Task goal: Output every record exactly, apart from its images.

Data under study:
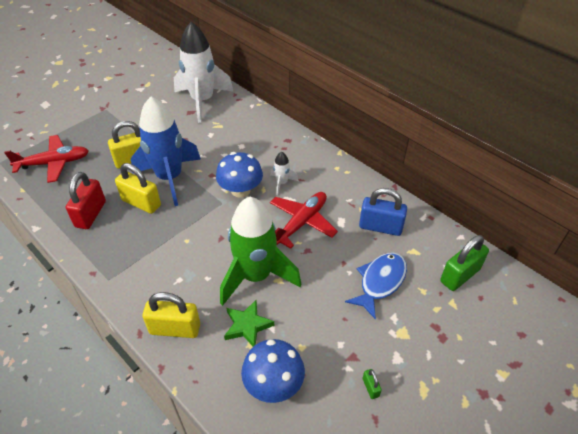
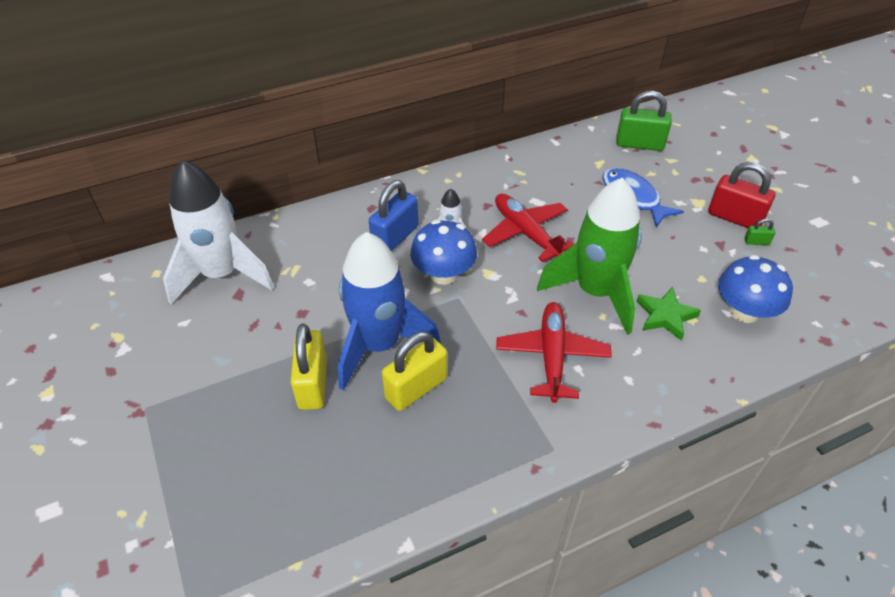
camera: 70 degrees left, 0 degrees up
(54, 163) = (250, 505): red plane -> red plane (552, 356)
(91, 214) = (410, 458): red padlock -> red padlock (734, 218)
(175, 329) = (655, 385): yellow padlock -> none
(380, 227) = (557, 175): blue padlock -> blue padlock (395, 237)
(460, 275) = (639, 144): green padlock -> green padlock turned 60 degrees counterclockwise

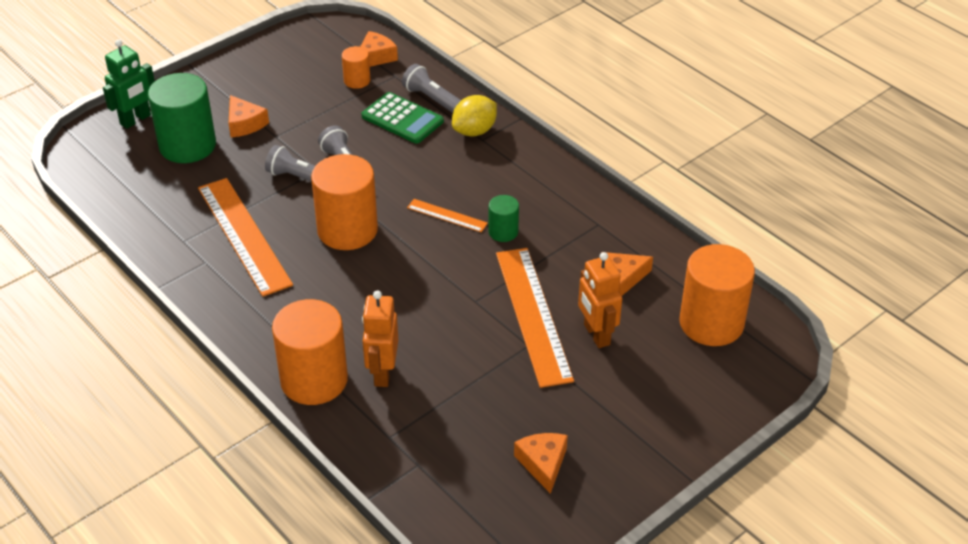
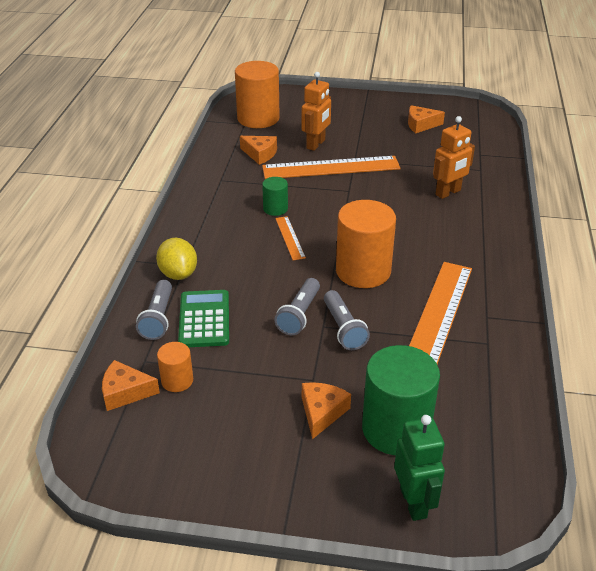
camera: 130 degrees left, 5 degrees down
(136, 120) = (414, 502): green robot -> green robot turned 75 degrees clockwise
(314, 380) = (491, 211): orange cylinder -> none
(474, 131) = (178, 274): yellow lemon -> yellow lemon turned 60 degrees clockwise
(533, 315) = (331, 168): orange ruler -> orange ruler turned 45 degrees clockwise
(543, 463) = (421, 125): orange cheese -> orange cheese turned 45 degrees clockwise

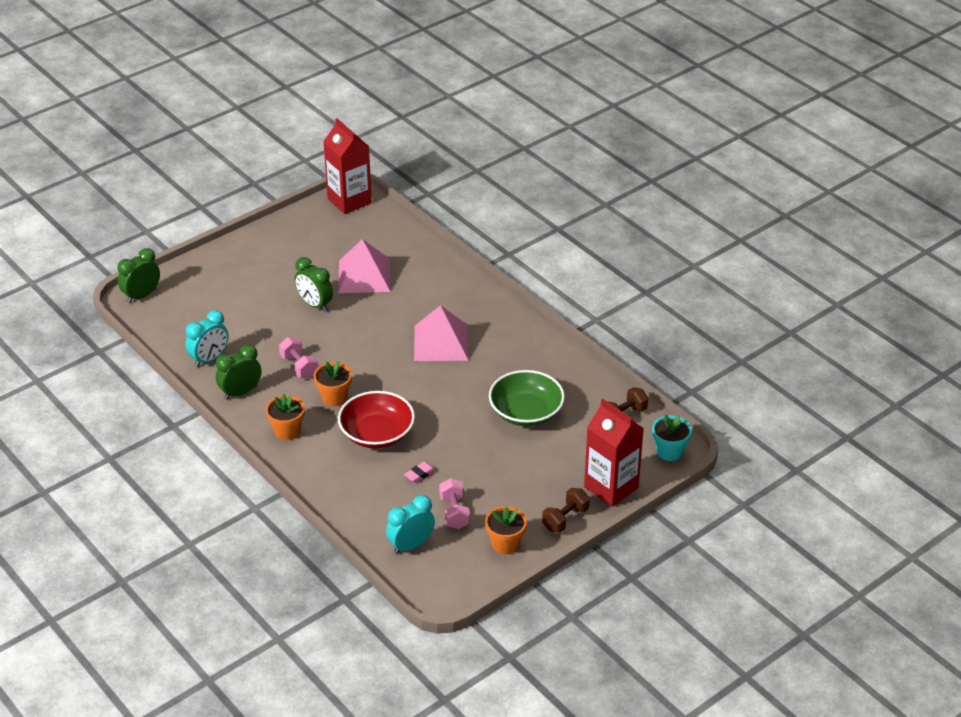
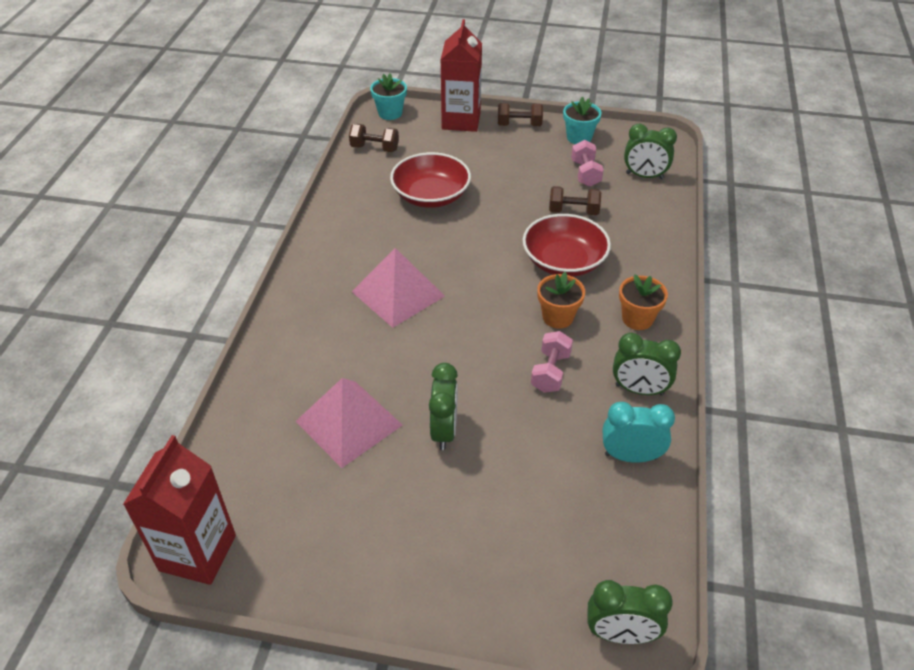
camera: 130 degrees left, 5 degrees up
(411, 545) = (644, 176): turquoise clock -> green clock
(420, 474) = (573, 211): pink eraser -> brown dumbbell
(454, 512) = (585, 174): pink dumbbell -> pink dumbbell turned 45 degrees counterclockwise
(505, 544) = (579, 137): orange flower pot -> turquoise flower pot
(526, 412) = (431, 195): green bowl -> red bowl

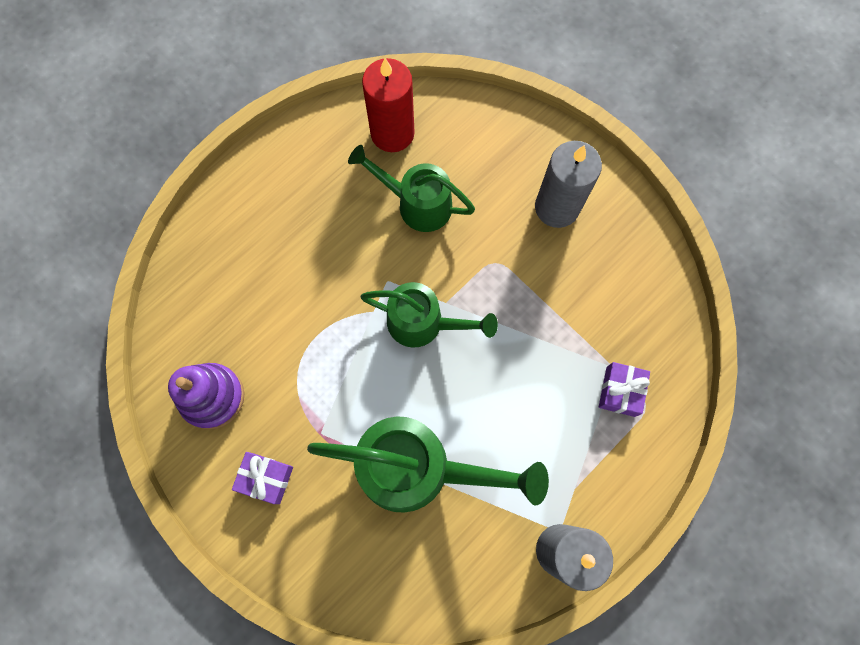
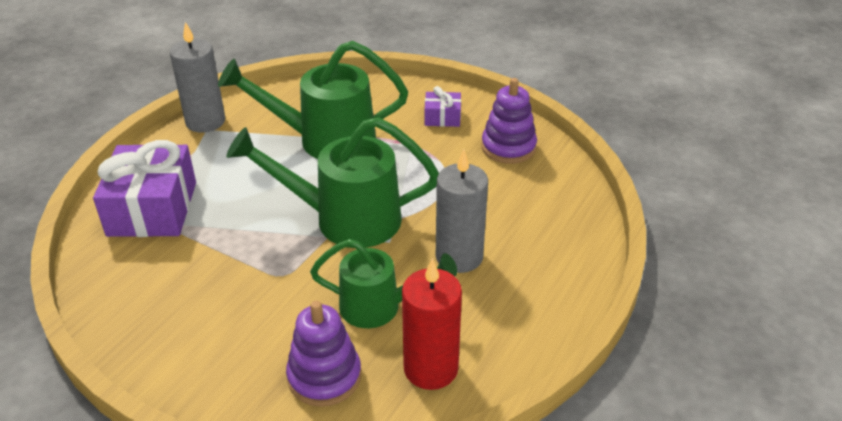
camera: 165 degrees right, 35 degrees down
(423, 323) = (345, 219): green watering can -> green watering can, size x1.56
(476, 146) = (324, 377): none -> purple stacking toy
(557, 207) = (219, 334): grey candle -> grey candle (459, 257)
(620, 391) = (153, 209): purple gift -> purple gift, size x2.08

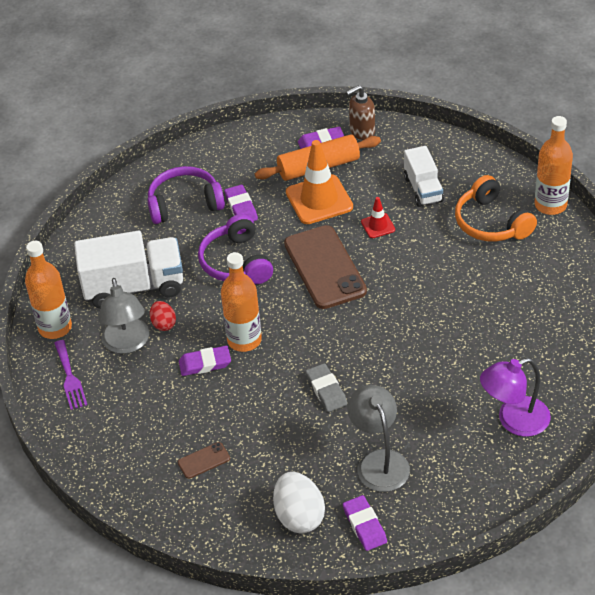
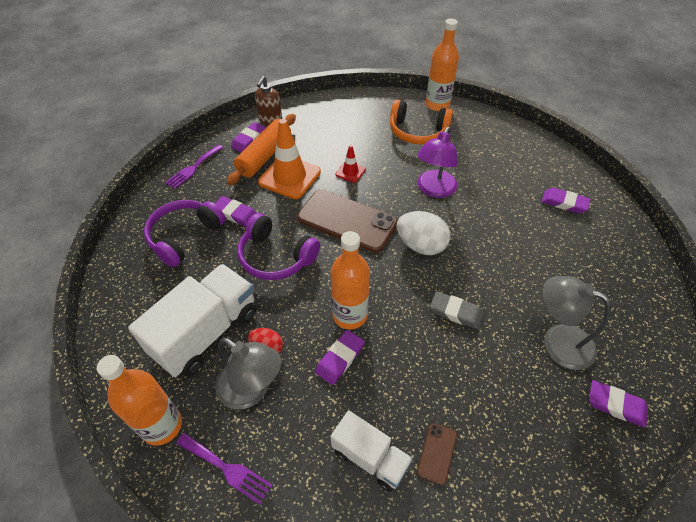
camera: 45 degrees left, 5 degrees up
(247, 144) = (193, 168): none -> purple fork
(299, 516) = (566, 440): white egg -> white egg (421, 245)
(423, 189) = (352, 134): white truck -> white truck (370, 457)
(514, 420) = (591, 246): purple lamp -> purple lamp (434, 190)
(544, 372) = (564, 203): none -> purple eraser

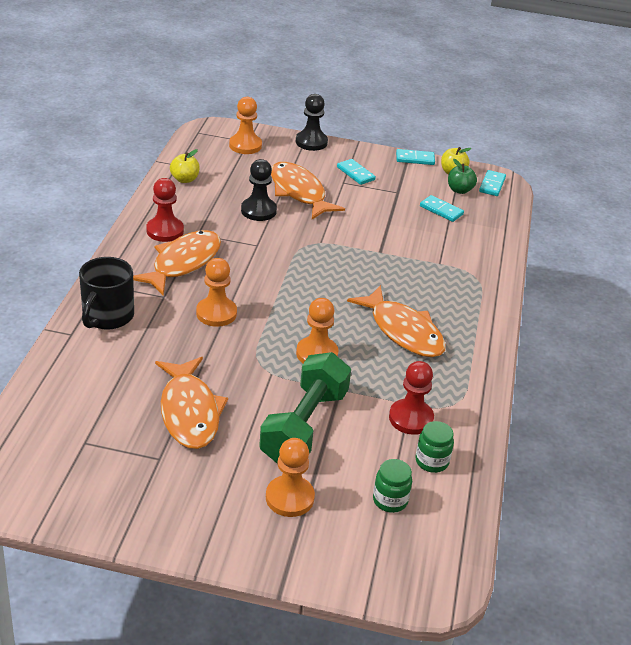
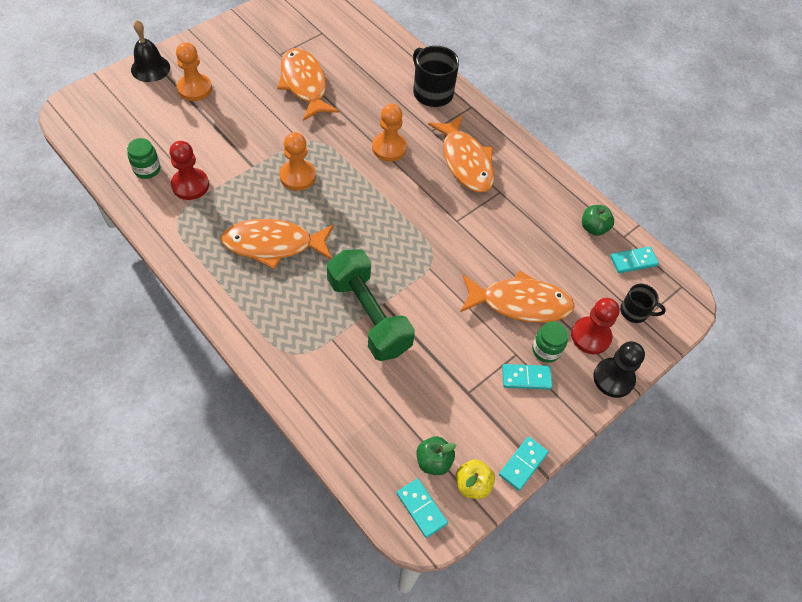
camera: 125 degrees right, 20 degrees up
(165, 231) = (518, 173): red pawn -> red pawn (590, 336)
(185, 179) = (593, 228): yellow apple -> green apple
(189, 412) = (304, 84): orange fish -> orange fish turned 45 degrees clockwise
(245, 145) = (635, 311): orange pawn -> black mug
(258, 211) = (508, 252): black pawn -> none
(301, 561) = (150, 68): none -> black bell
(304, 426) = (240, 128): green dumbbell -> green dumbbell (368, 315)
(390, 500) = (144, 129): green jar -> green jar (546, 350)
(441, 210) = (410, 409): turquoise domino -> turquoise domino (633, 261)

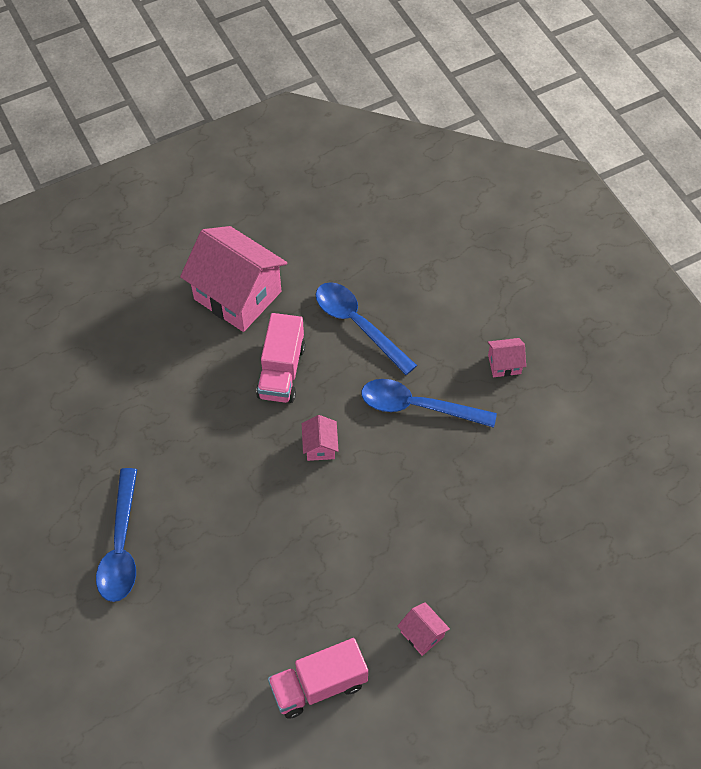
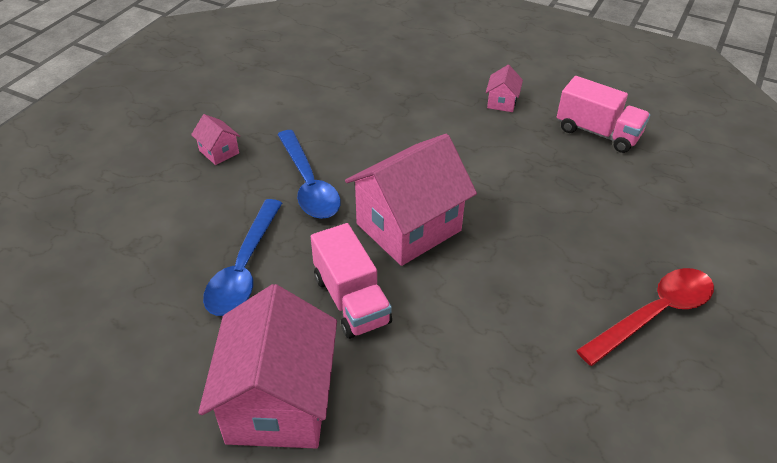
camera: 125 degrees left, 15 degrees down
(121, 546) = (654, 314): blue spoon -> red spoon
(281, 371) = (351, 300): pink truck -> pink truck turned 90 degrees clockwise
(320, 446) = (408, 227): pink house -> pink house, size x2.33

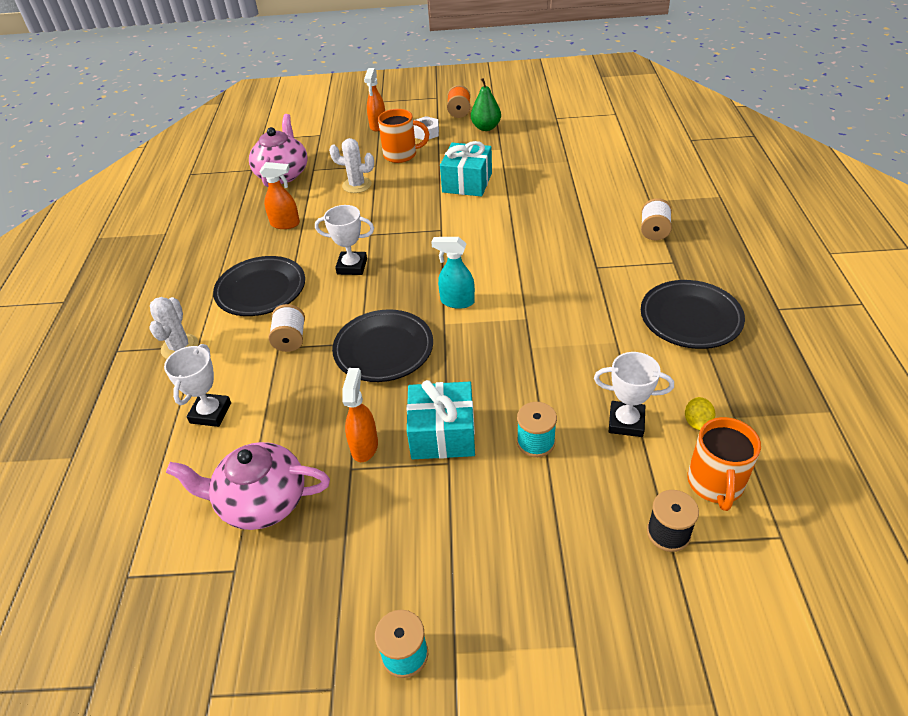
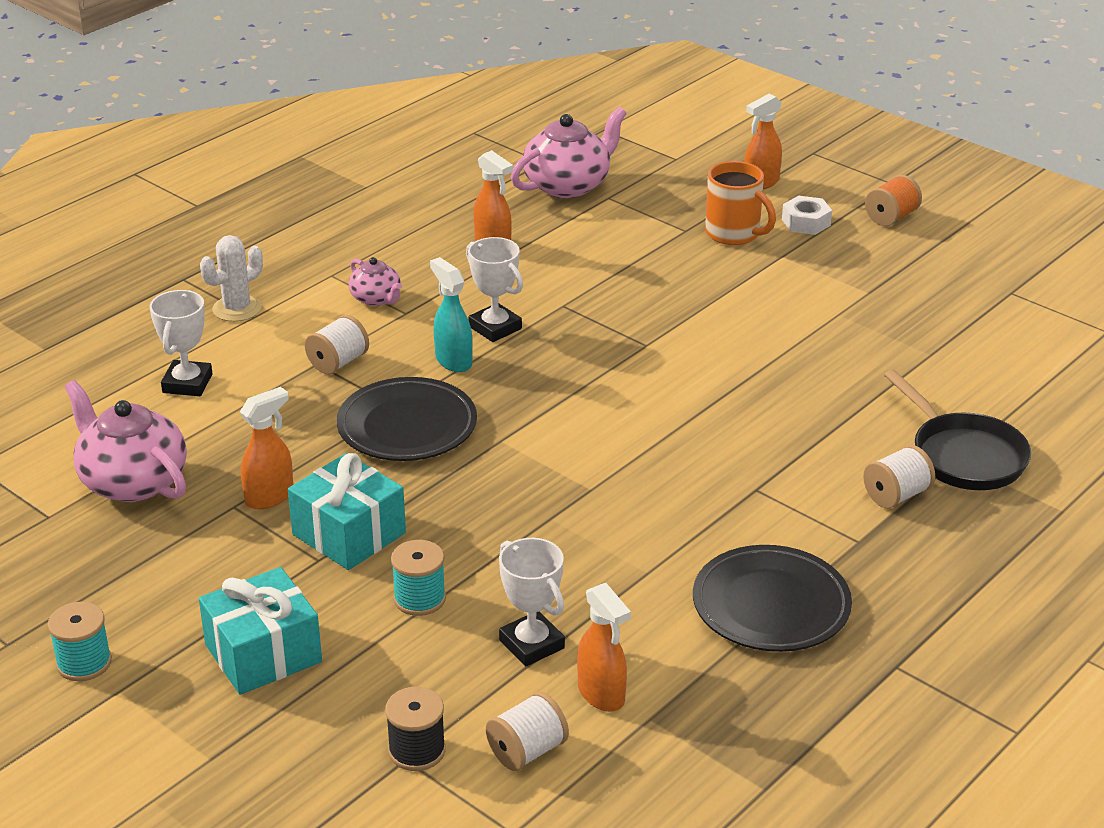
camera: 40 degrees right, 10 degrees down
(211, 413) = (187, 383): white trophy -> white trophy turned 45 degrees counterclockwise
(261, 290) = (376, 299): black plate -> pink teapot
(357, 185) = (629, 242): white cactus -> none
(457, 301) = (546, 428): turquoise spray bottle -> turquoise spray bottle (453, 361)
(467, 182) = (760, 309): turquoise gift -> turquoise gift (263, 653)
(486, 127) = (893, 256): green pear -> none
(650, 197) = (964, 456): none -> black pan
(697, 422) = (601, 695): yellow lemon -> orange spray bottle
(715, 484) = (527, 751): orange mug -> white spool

Output for this task:
camera: 70 degrees left, 0 degrees up
(54, 163) = (250, 505): red plane -> red plane (552, 356)
(91, 214) = (410, 458): red padlock -> red padlock (734, 218)
(175, 329) = (655, 385): yellow padlock -> none
(380, 227) = (557, 175): blue padlock -> blue padlock (395, 237)
(460, 275) = (639, 144): green padlock -> green padlock turned 60 degrees counterclockwise

camera: 130 degrees left, 5 degrees down
(136, 120) = (414, 502): green robot -> green robot turned 75 degrees clockwise
(314, 380) = (491, 211): orange cylinder -> none
(474, 131) = (178, 274): yellow lemon -> yellow lemon turned 60 degrees clockwise
(533, 315) = (331, 168): orange ruler -> orange ruler turned 45 degrees clockwise
(543, 463) = (421, 125): orange cheese -> orange cheese turned 45 degrees clockwise

camera: 130 degrees left, 5 degrees up
(411, 545) = (644, 176): turquoise clock -> green clock
(420, 474) = (573, 211): pink eraser -> brown dumbbell
(454, 512) = (585, 174): pink dumbbell -> pink dumbbell turned 45 degrees counterclockwise
(505, 544) = (579, 137): orange flower pot -> turquoise flower pot
(526, 412) = (431, 195): green bowl -> red bowl

camera: 165 degrees right, 35 degrees down
(423, 323) = (345, 219): green watering can -> green watering can, size x1.56
(476, 146) = (324, 377): none -> purple stacking toy
(557, 207) = (219, 334): grey candle -> grey candle (459, 257)
(620, 391) = (153, 209): purple gift -> purple gift, size x2.08

camera: 45 degrees left, 5 degrees up
(247, 144) = (193, 168): none -> purple fork
(299, 516) = (566, 440): white egg -> white egg (421, 245)
(423, 189) = (352, 134): white truck -> white truck (370, 457)
(514, 420) = (591, 246): purple lamp -> purple lamp (434, 190)
(544, 372) = (564, 203): none -> purple eraser

camera: 125 degrees right, 20 degrees up
(165, 231) = (518, 173): red pawn -> red pawn (590, 336)
(185, 179) = (593, 228): yellow apple -> green apple
(189, 412) = (304, 84): orange fish -> orange fish turned 45 degrees clockwise
(245, 145) = (635, 311): orange pawn -> black mug
(258, 211) = (508, 252): black pawn -> none
(301, 561) = (150, 68): none -> black bell
(304, 426) = (240, 128): green dumbbell -> green dumbbell (368, 315)
(390, 500) = (144, 129): green jar -> green jar (546, 350)
(441, 210) = (410, 409): turquoise domino -> turquoise domino (633, 261)

camera: 125 degrees left, 15 degrees down
(121, 546) = (654, 314): blue spoon -> red spoon
(281, 371) = (351, 300): pink truck -> pink truck turned 90 degrees clockwise
(320, 446) = (408, 227): pink house -> pink house, size x2.33

camera: 40 degrees right, 10 degrees down
(211, 413) = (187, 383): white trophy -> white trophy turned 45 degrees counterclockwise
(261, 290) = (376, 299): black plate -> pink teapot
(357, 185) = (629, 242): white cactus -> none
(457, 301) = (546, 428): turquoise spray bottle -> turquoise spray bottle (453, 361)
(467, 182) = (760, 309): turquoise gift -> turquoise gift (263, 653)
(486, 127) = (893, 256): green pear -> none
(650, 197) = (964, 456): none -> black pan
(697, 422) = (601, 695): yellow lemon -> orange spray bottle
(715, 484) = (527, 751): orange mug -> white spool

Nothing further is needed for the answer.